### WHAT TO WORK ON
Scan the entries below for the word "orange". Copy each line that has it.

### DATA RECORDS
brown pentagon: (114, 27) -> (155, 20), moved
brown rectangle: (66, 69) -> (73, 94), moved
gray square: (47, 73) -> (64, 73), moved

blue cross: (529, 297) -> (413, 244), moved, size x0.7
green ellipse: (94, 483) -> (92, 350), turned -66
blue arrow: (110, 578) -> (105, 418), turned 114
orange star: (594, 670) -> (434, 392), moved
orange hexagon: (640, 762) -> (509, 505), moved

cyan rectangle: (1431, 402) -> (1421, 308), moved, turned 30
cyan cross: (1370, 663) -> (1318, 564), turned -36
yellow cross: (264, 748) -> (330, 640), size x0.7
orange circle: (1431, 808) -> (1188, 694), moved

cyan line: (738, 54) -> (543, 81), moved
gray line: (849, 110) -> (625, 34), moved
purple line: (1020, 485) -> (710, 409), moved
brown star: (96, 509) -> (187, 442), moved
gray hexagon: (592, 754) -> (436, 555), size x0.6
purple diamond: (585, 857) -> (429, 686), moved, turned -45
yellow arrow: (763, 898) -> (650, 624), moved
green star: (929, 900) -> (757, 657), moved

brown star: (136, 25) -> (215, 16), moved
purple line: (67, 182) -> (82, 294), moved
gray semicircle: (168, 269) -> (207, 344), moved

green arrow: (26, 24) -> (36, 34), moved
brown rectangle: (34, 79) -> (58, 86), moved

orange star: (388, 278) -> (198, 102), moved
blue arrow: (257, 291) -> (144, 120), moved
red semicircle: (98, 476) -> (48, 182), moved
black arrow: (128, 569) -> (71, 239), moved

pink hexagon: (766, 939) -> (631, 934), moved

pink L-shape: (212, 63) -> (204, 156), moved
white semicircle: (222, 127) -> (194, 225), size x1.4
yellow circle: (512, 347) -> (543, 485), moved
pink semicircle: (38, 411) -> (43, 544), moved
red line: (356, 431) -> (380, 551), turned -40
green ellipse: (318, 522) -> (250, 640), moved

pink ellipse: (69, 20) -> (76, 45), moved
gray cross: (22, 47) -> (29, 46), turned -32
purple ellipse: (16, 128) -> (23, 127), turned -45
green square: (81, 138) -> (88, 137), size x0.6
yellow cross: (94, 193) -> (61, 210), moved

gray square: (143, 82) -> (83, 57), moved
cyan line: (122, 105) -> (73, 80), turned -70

### SOLUTION BELOW
orange star: (594, 670) -> (434, 392), moved
orange hexagon: (640, 762) -> (509, 505), moved
orange circle: (1431, 808) -> (1188, 694), moved
orange star: (388, 278) -> (198, 102), moved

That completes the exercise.